▶ Task item
What is needed is an exact copy of the lines from the one containing "green circle: (112, 29) -> (119, 52), moved" through the last line of the records, with no pictures.

Start of Material for the task

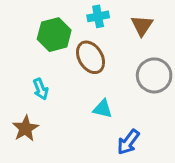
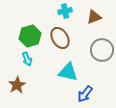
brown triangle: (142, 25) -> (94, 17), turned 35
green hexagon: (54, 35) -> (30, 36), moved
cyan triangle: (103, 109) -> (68, 72), size x1.5

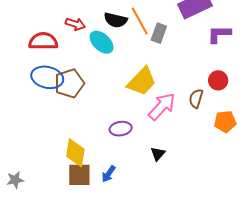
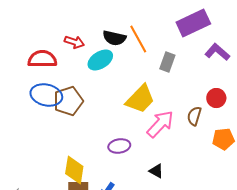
gray rectangle: (159, 33) -> (167, 62), moved
purple L-shape: (219, 34) -> (217, 52), turned 40
cyan ellipse: (102, 42) -> (100, 60), turned -75
black triangle: (158, 154) -> (156, 171), turned -42

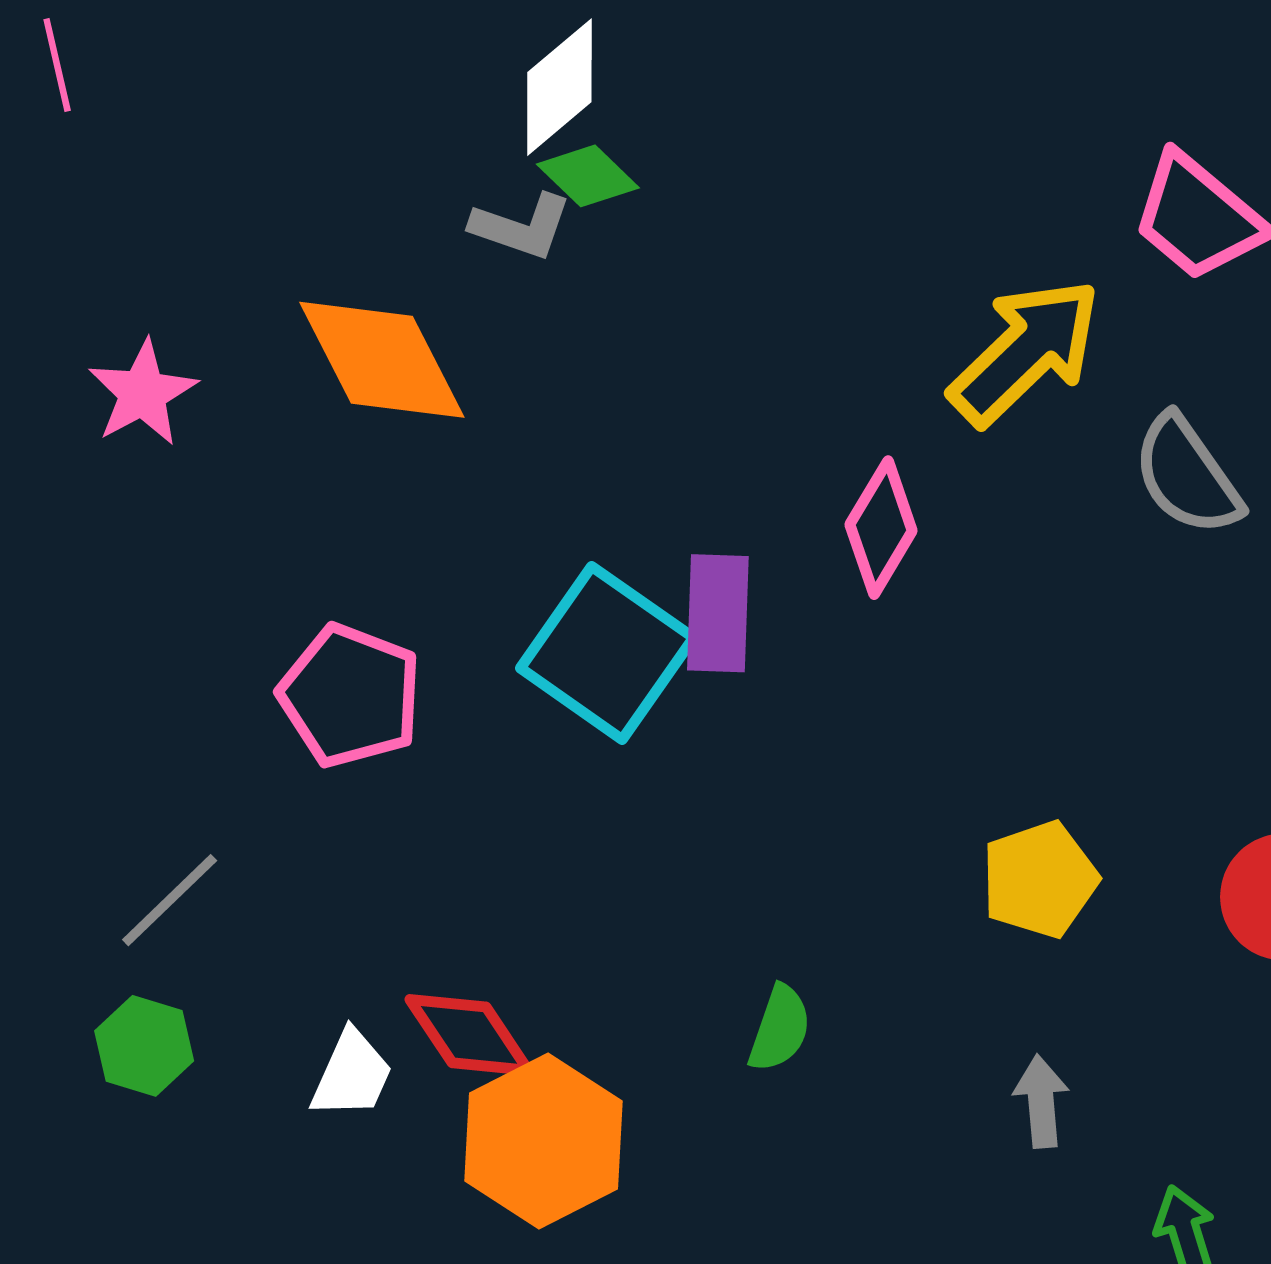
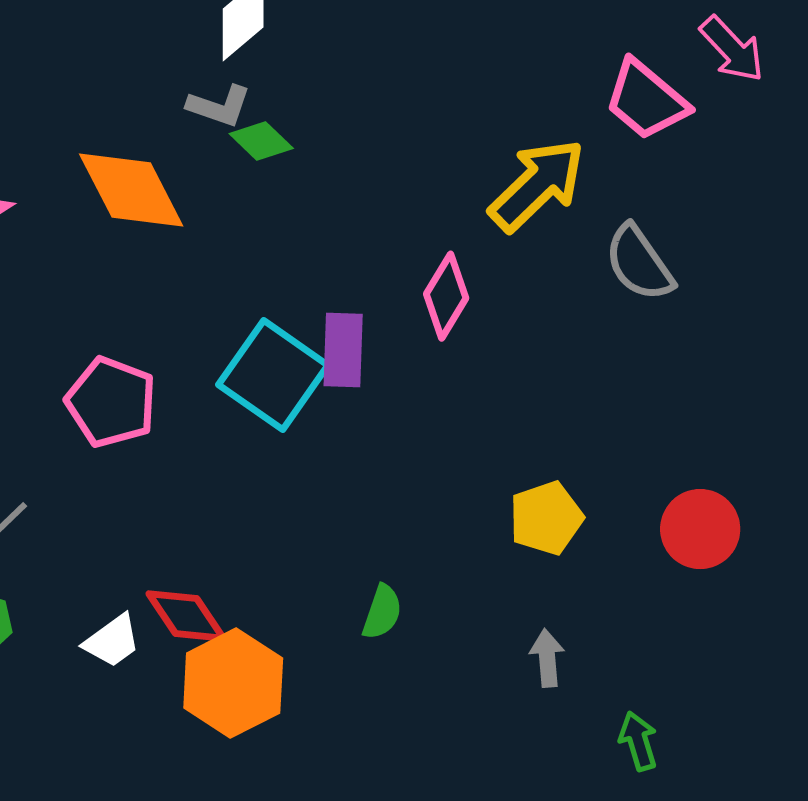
green diamond: (588, 176) -> (261, 141), moved
white trapezoid: (352, 1074) -> (112, 641), turned 30

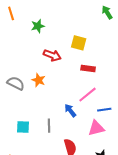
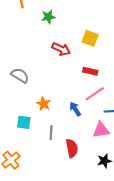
red rectangle: (88, 68) -> (90, 71), moved
orange star: (39, 80) -> (43, 104), moved
gray line: (49, 126) -> (51, 133), moved

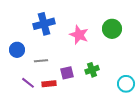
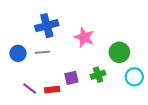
green circle: (112, 29) -> (119, 52), moved
gray line: (41, 61) -> (43, 52), moved
cyan circle: (126, 84) -> (134, 77), moved

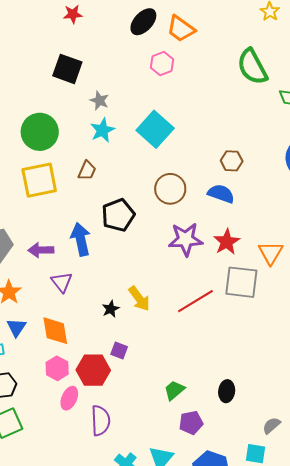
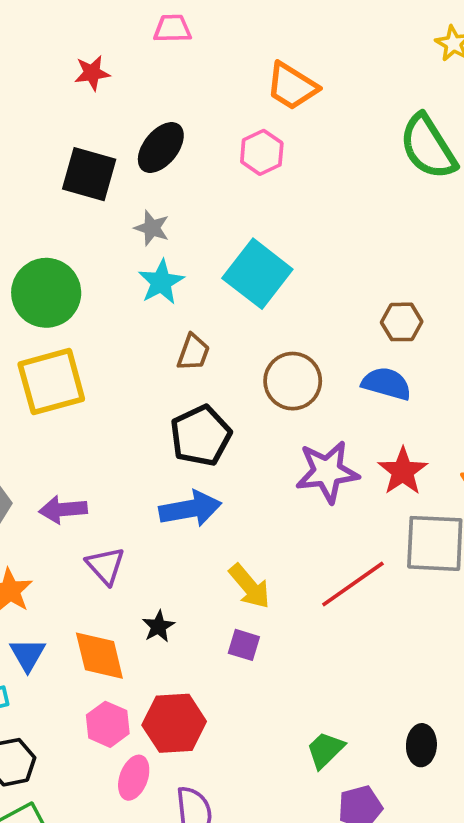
black ellipse: (143, 22) -> (161, 148), moved
brown trapezoid: (87, 170) -> (193, 352), moved
blue arrow: (81, 239) -> (190, 509), moved, turned 96
black star: (111, 309) -> (158, 626), moved
purple square: (119, 350) -> (244, 645), moved

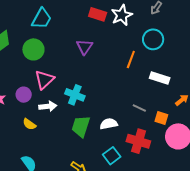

End of Material for the task

▶ Answer to this problem
green circle: (112, 29) -> (119, 52), moved
gray line: (41, 61) -> (43, 52), moved
cyan circle: (126, 84) -> (134, 77), moved

black ellipse: (143, 22) -> (161, 148), moved
brown trapezoid: (87, 170) -> (193, 352), moved
blue arrow: (81, 239) -> (190, 509), moved, turned 96
black star: (111, 309) -> (158, 626), moved
purple square: (119, 350) -> (244, 645), moved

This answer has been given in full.